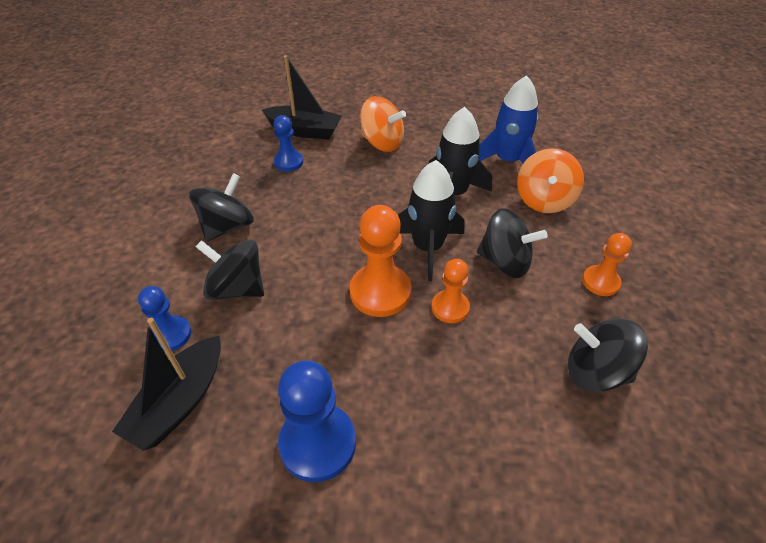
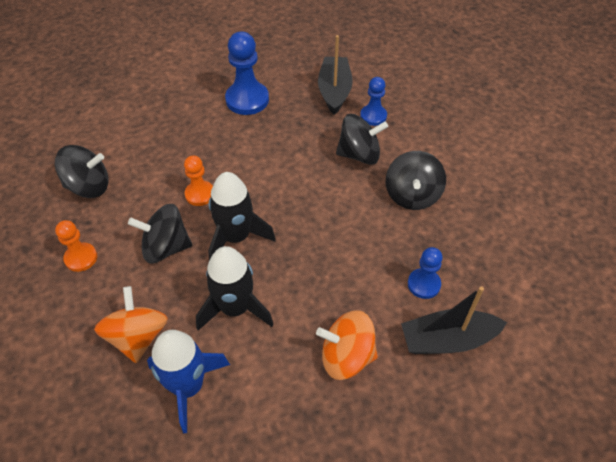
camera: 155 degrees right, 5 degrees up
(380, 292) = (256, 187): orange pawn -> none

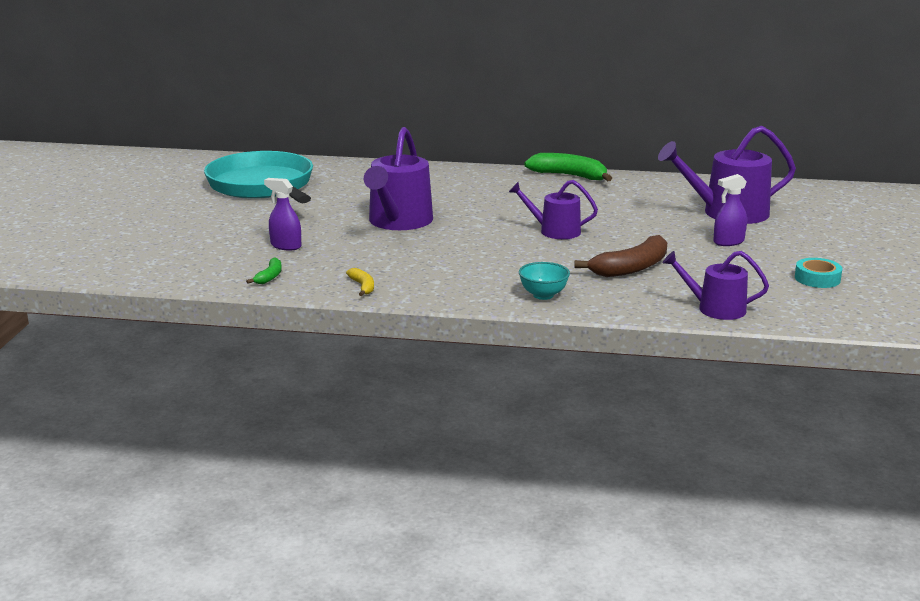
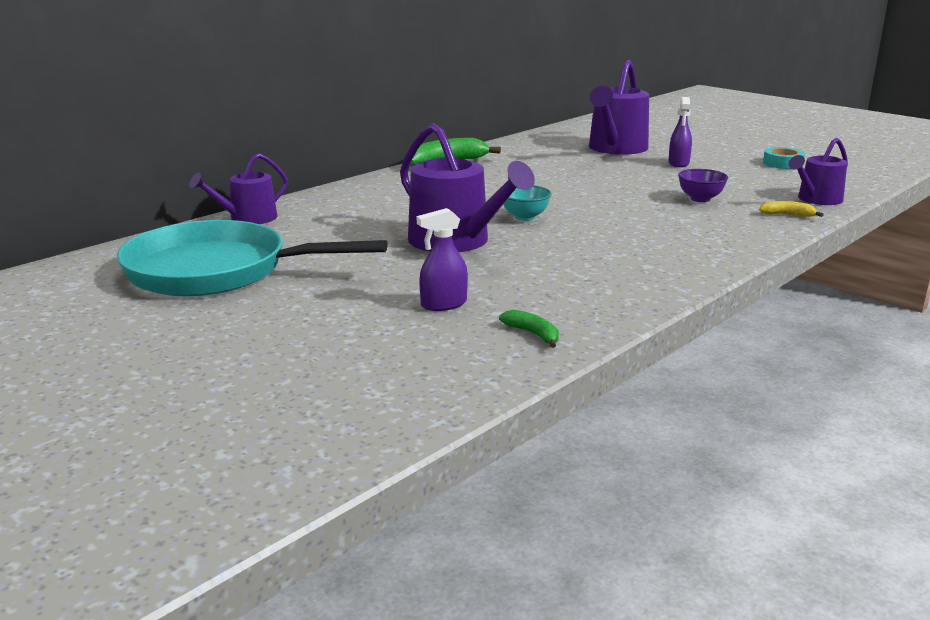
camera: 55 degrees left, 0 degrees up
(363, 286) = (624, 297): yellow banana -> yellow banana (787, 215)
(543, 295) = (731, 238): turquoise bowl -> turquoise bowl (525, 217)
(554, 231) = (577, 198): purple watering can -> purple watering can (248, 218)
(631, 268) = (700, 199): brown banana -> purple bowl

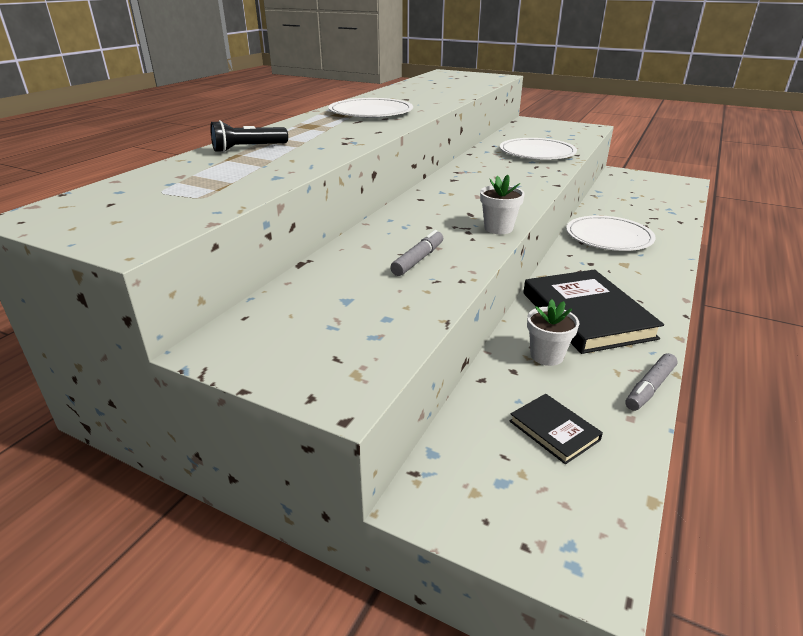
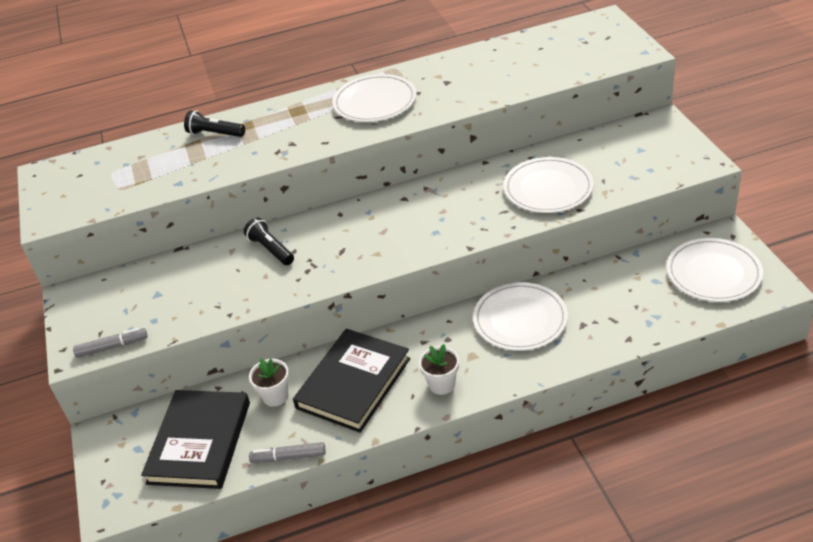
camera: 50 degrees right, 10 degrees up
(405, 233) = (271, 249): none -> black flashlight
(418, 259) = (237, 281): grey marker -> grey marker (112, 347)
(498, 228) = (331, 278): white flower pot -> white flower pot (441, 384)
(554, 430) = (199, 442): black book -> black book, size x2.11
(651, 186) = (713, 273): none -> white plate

▬▬▬▬▬▬▬▬▬▬

Return all records exactly as they stand above, except for pictures.

* _Result of the exercise_:
camera: 155 degrees right, 5 degrees up
(380, 292) = (256, 187): orange pawn -> none

camera: 55 degrees left, 0 degrees up
(363, 286) = (624, 297): yellow banana -> yellow banana (787, 215)
(543, 295) = (731, 238): turquoise bowl -> turquoise bowl (525, 217)
(554, 231) = (577, 198): purple watering can -> purple watering can (248, 218)
(631, 268) = (700, 199): brown banana -> purple bowl

camera: 50 degrees right, 10 degrees up
(405, 233) = (271, 249): none -> black flashlight
(418, 259) = (237, 281): grey marker -> grey marker (112, 347)
(498, 228) = (331, 278): white flower pot -> white flower pot (441, 384)
(554, 430) = (199, 442): black book -> black book, size x2.11
(651, 186) = (713, 273): none -> white plate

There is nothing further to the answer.